### Work required
All of the entries are to be repeated exactly, with no pictures included.

### Exercise materials
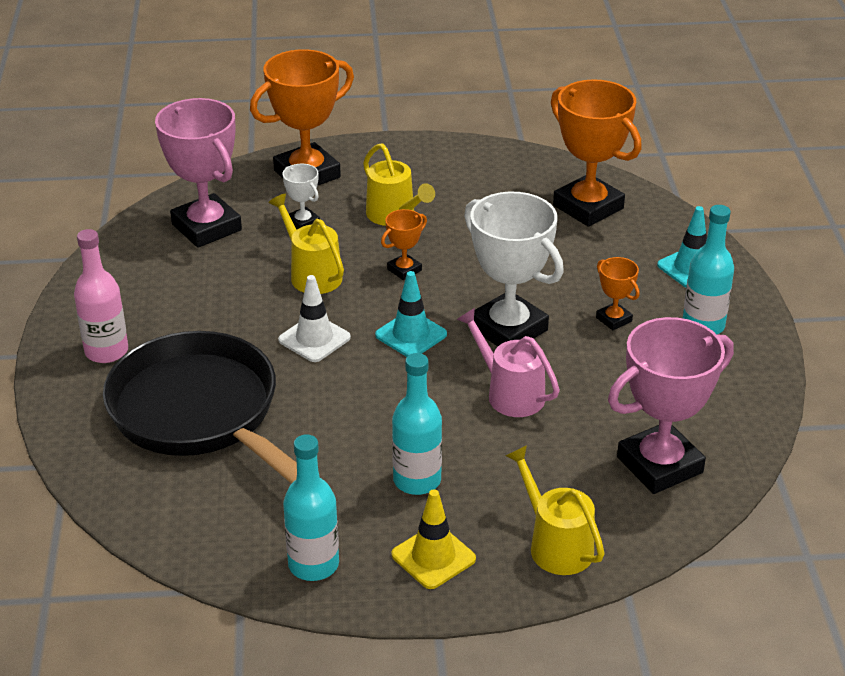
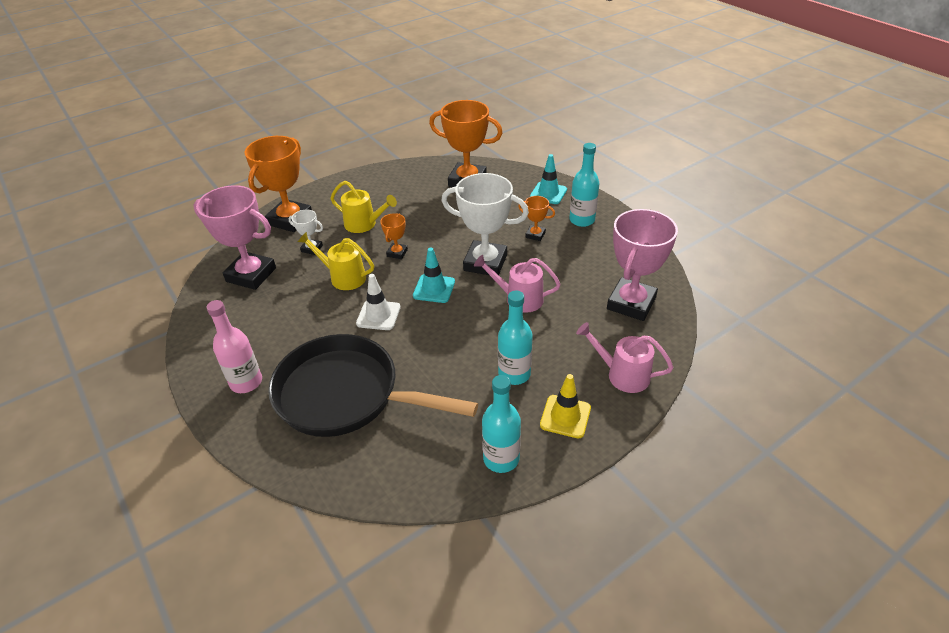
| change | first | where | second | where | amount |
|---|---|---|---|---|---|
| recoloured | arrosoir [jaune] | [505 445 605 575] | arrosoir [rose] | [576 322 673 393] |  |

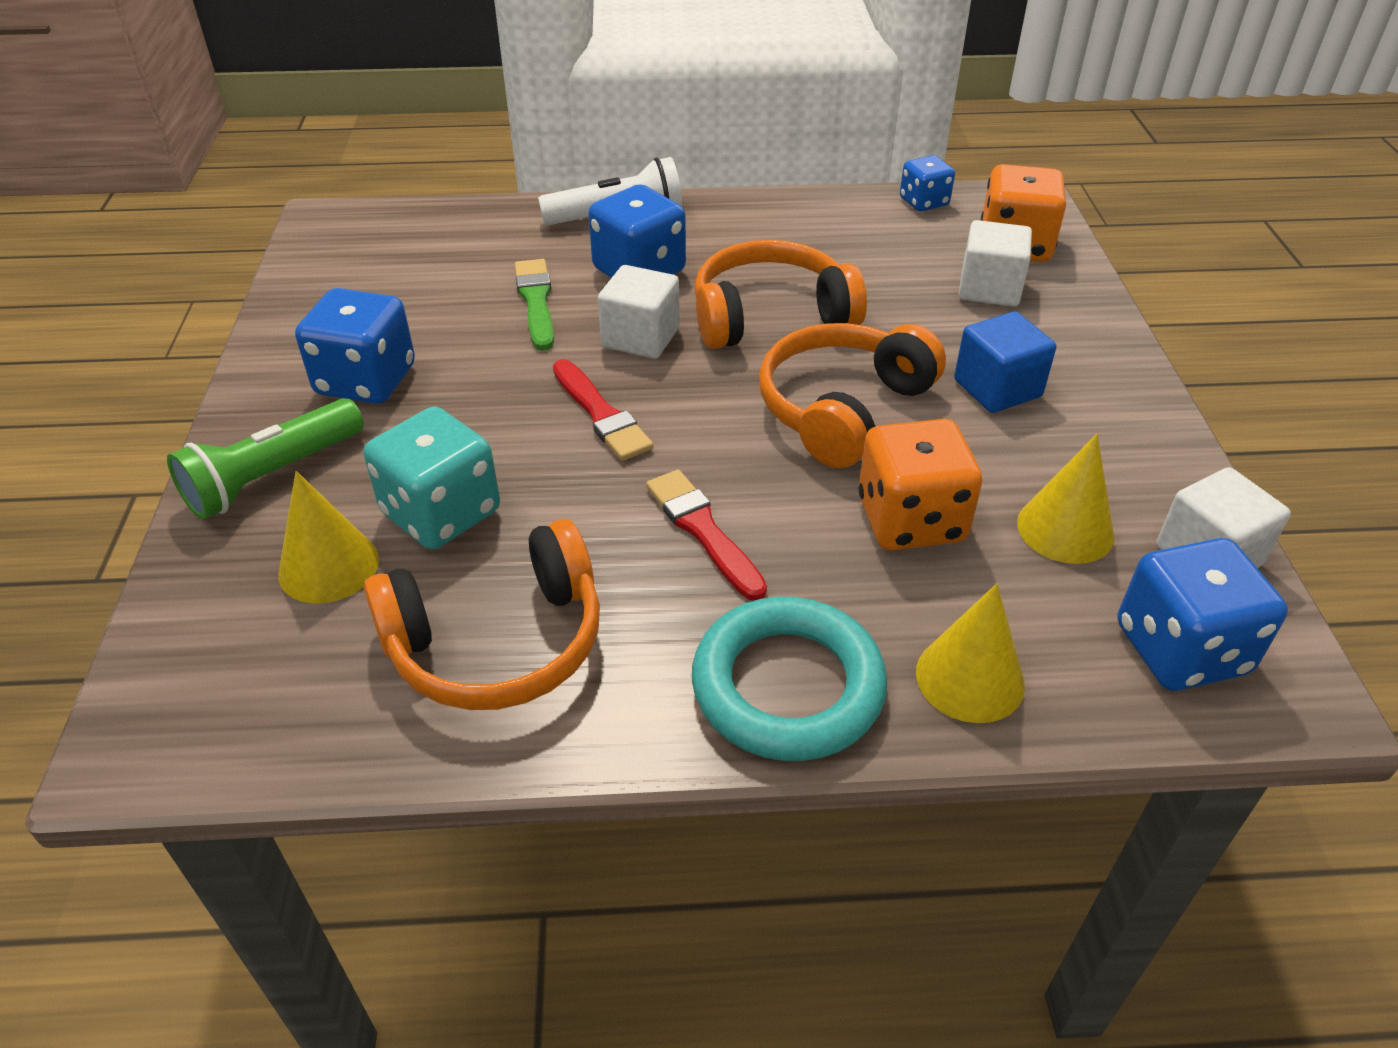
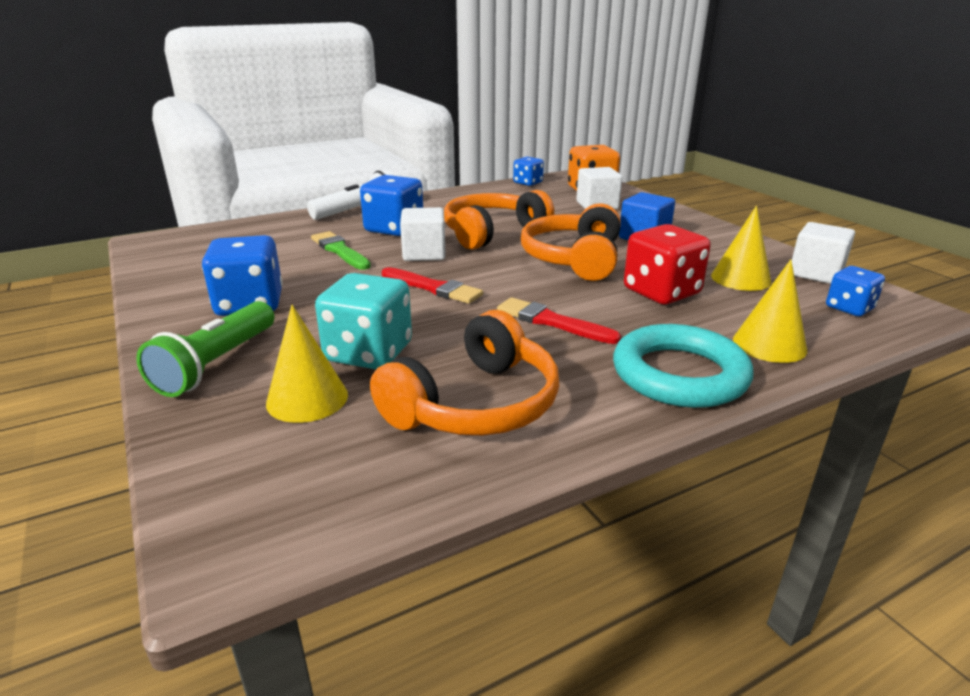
| change | first | where | second | where | amount |
|---|---|---|---|---|---|
| recoloured | dé [orange] | [858 419 982 550] | dé [rouge] | [624 224 711 304] |  |
| resized | dé [bleu] | [1118 538 1288 691] |  | [826 266 885 316] | x0.59 |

### Expected output
| change | first | where | second | where | amount |
|---|---|---|---|---|---|
| recoloured | arrosoir [jaune] | [505 445 605 575] | arrosoir [rose] | [576 322 673 393] |  |

| change | first | where | second | where | amount |
|---|---|---|---|---|---|
| recoloured | dé [orange] | [858 419 982 550] | dé [rouge] | [624 224 711 304] |  |
| resized | dé [bleu] | [1118 538 1288 691] |  | [826 266 885 316] | x0.59 |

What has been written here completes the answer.